(INSTRUCTIONS TO FOLLOW)
Reproduce every record below verbatim, omitting the pictures.

(MATERIAL TO PROCESS)

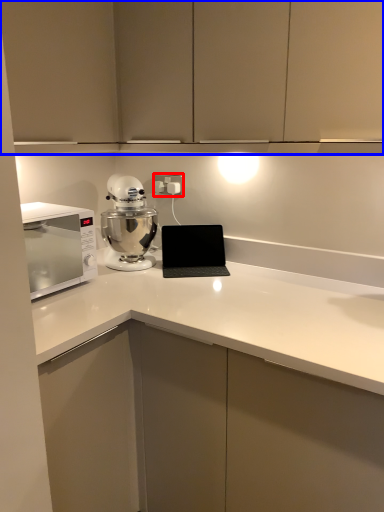
Question: Among these objects, which one is nearest to the camera, electric outlet (highlighted by a red box) or cabinetry (highlighted by a blue box)?

Choices:
 (A) electric outlet
 (B) cabinetry

Answer: (B)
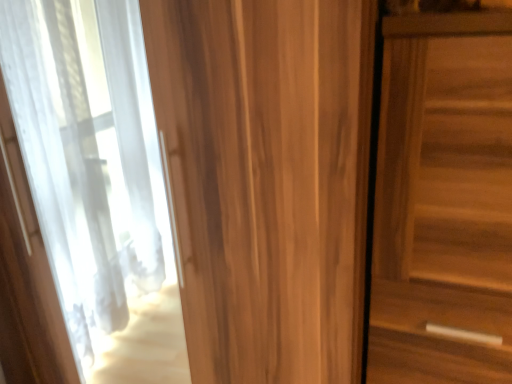
Question: In terms of size, does wooden door at right, which is counted as the second door, starting from the left, appear bigger or smaller than wooden door at center, which is the 2th door in right-to-left order?

Choices:
 (A) big
 (B) small

Answer: (B)

Question: From a real-world perspective, relative to wooden door at center, which is the 2th door in right-to-left order, is wooden door at right, which is counted as the second door, starting from the left, vertically above or below?

Choices:
 (A) above
 (B) below

Answer: (A)

Question: From the image's perspective, is wooden door at right, marked as the 1th door in a right-to-left arrangement, located above or below wooden door at center, which is the 2th door in right-to-left order?

Choices:
 (A) above
 (B) below

Answer: (B)

Question: Does point (186, 228) appear closer or farther from the camera than point (509, 23)?

Choices:
 (A) farther
 (B) closer

Answer: (A)

Question: Considering the positions of wooden door at center, which is the 2th door in right-to-left order, and wooden door at right, marked as the 1th door in a right-to-left arrangement, in the image, is wooden door at center, which is the 2th door in right-to-left order, taller or shorter than wooden door at right, marked as the 1th door in a right-to-left arrangement,?

Choices:
 (A) short
 (B) tall

Answer: (B)

Question: Is wooden door at center, which is the 2th door in right-to-left order, spatially inside wooden door at right, which is counted as the second door, starting from the left, or outside of it?

Choices:
 (A) inside
 (B) outside

Answer: (B)

Question: From a real-world perspective, is wooden door at center, which is the first door from left to right, above or below wooden door at right, which is counted as the second door, starting from the left?

Choices:
 (A) below
 (B) above

Answer: (A)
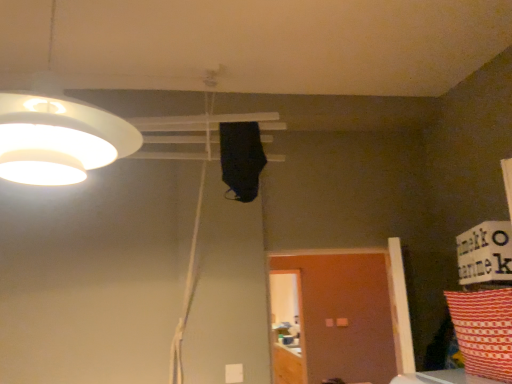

(FULL SOLUTION)
Question: Among these objects, which one is nearest to the camera, electric outlet (highlighted by a red box) or cabinetry (highlighted by a blue box)?

Choices:
 (A) electric outlet
 (B) cabinetry

Answer: (B)
Question: In terms of size, does wooden door at right, which is counted as the second door, starting from the left, appear bigger or smaller than wooden door at center, which is the 2th door in right-to-left order?

Choices:
 (A) big
 (B) small

Answer: (B)

Question: From a real-world perspective, relative to wooden door at center, which is the 2th door in right-to-left order, is wooden door at right, which is counted as the second door, starting from the left, vertically above or below?

Choices:
 (A) above
 (B) below

Answer: (A)

Question: From the image's perspective, is wooden door at right, marked as the 1th door in a right-to-left arrangement, located above or below wooden door at center, which is the 2th door in right-to-left order?

Choices:
 (A) above
 (B) below

Answer: (B)

Question: Does point (186, 228) appear closer or farther from the camera than point (509, 23)?

Choices:
 (A) farther
 (B) closer

Answer: (A)

Question: Considering the positions of wooden door at center, which is the 2th door in right-to-left order, and wooden door at right, marked as the 1th door in a right-to-left arrangement, in the image, is wooden door at center, which is the 2th door in right-to-left order, taller or shorter than wooden door at right, marked as the 1th door in a right-to-left arrangement,?

Choices:
 (A) short
 (B) tall

Answer: (B)

Question: Is wooden door at center, which is the 2th door in right-to-left order, spatially inside wooden door at right, which is counted as the second door, starting from the left, or outside of it?

Choices:
 (A) inside
 (B) outside

Answer: (B)

Question: From a real-world perspective, is wooden door at center, which is the first door from left to right, above or below wooden door at right, which is counted as the second door, starting from the left?

Choices:
 (A) below
 (B) above

Answer: (A)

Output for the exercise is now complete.